Which lines of the records contain the word "SCALE"? Show each of them.

++++ PROVIDED ENTRIES

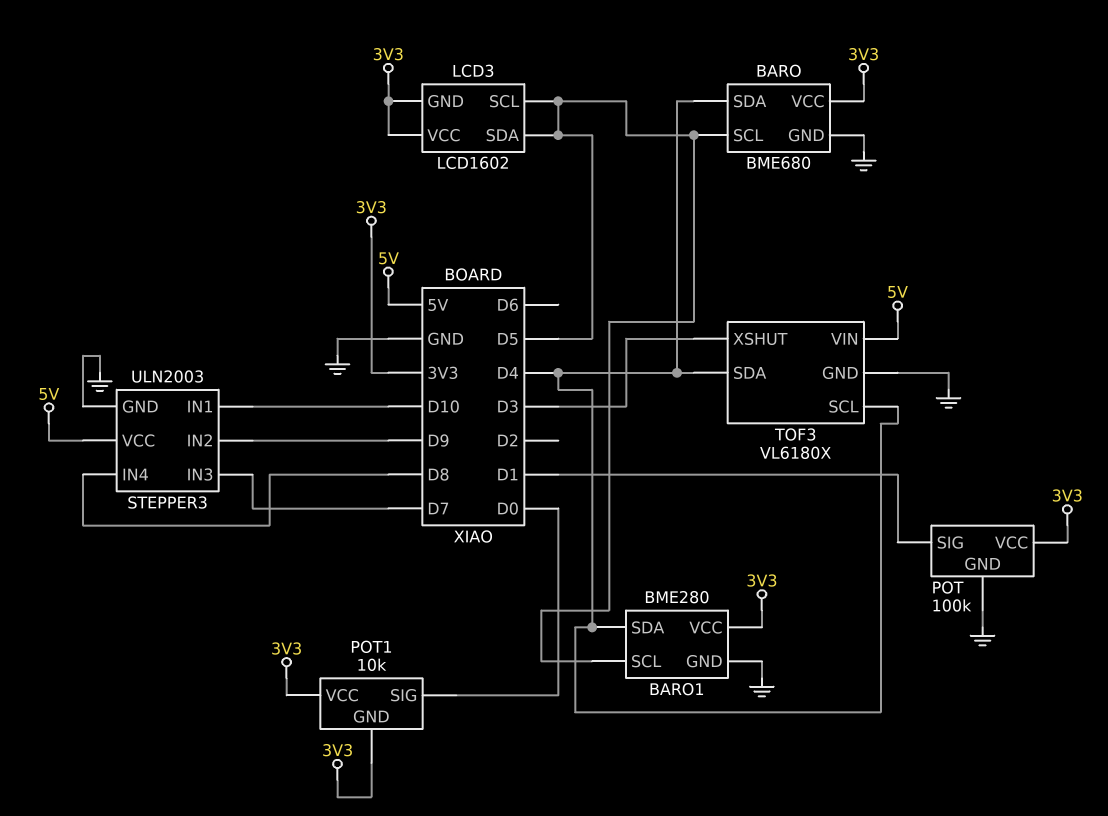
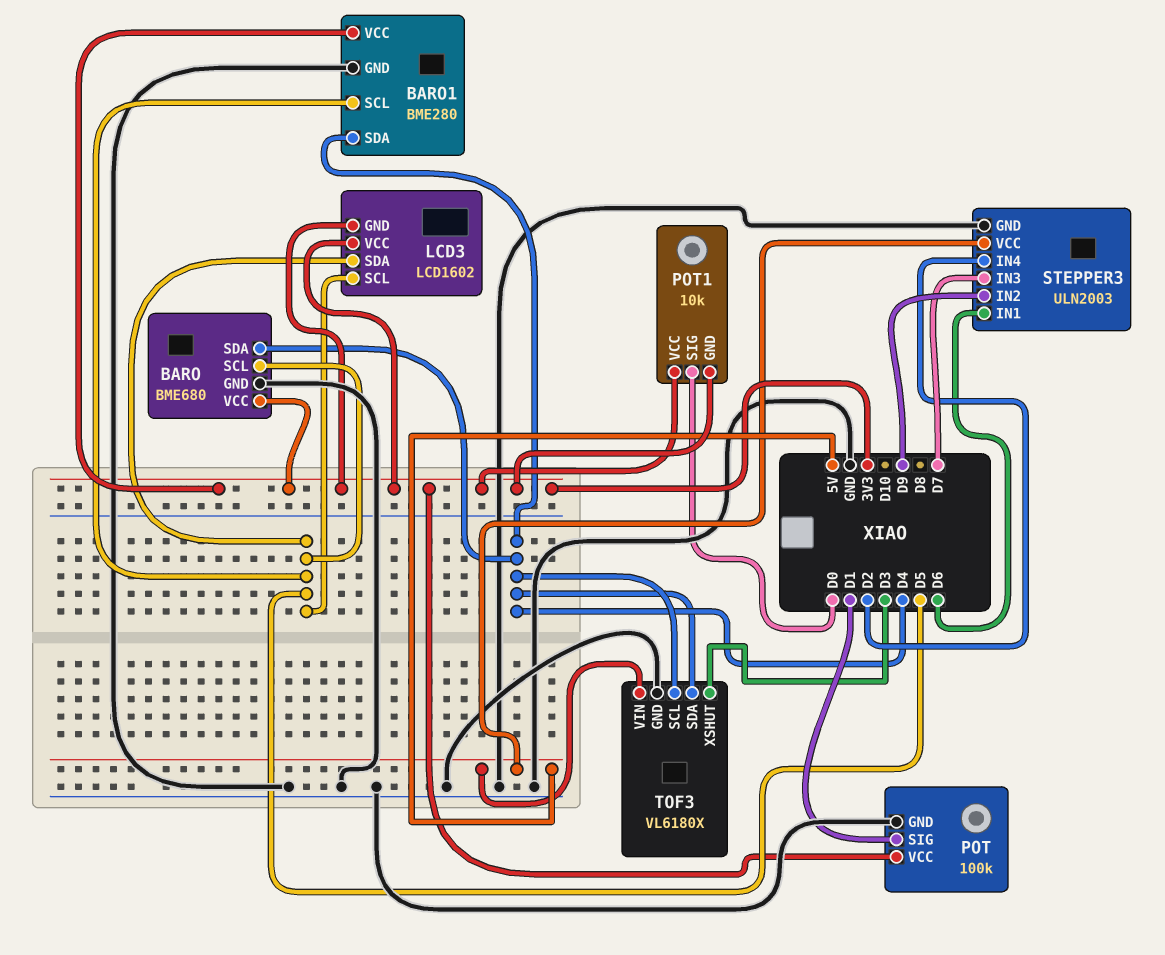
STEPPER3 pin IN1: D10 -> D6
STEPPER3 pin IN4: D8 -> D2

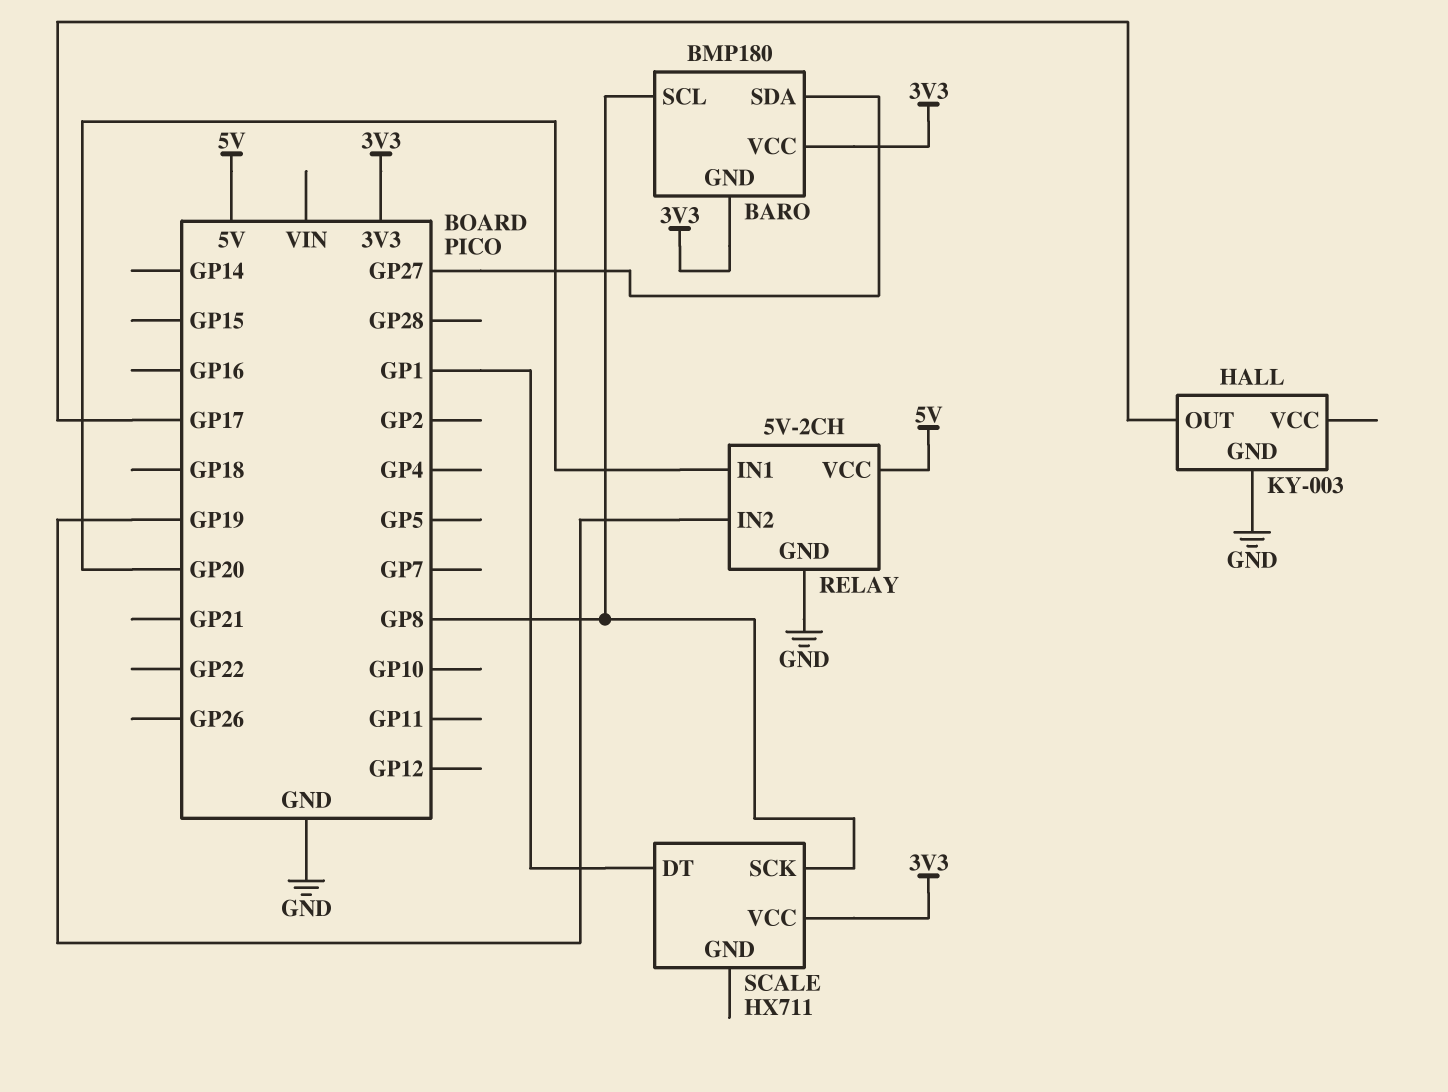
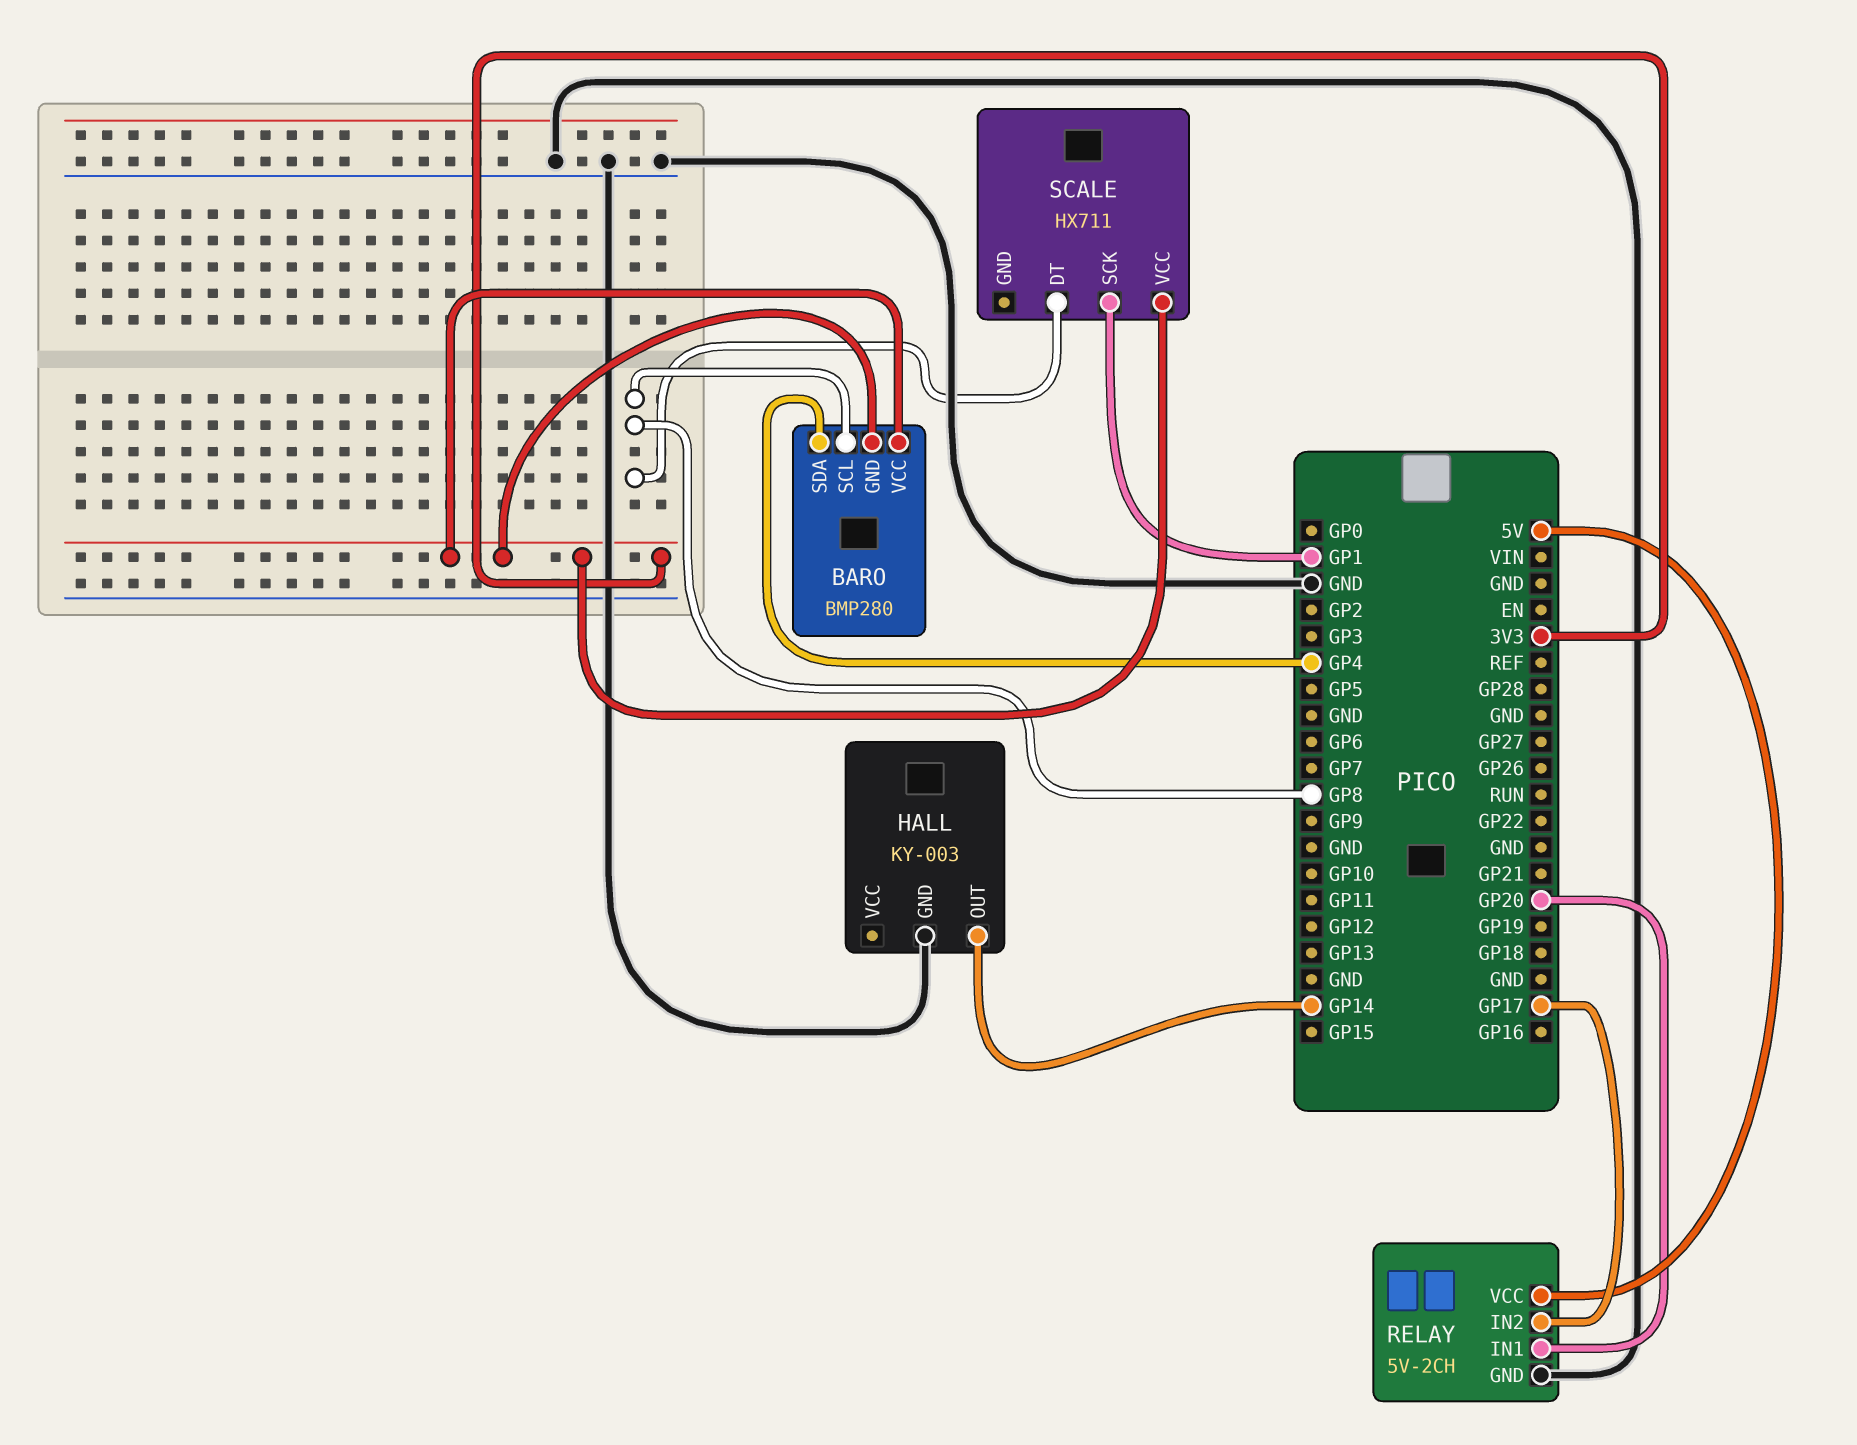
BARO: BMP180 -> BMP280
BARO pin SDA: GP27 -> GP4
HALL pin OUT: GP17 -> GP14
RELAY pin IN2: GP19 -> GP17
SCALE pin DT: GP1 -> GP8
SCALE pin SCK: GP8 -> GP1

++++++++

**SOLUTION TO THE EXERCISE**
SCALE pin DT: GP1 -> GP8
SCALE pin SCK: GP8 -> GP1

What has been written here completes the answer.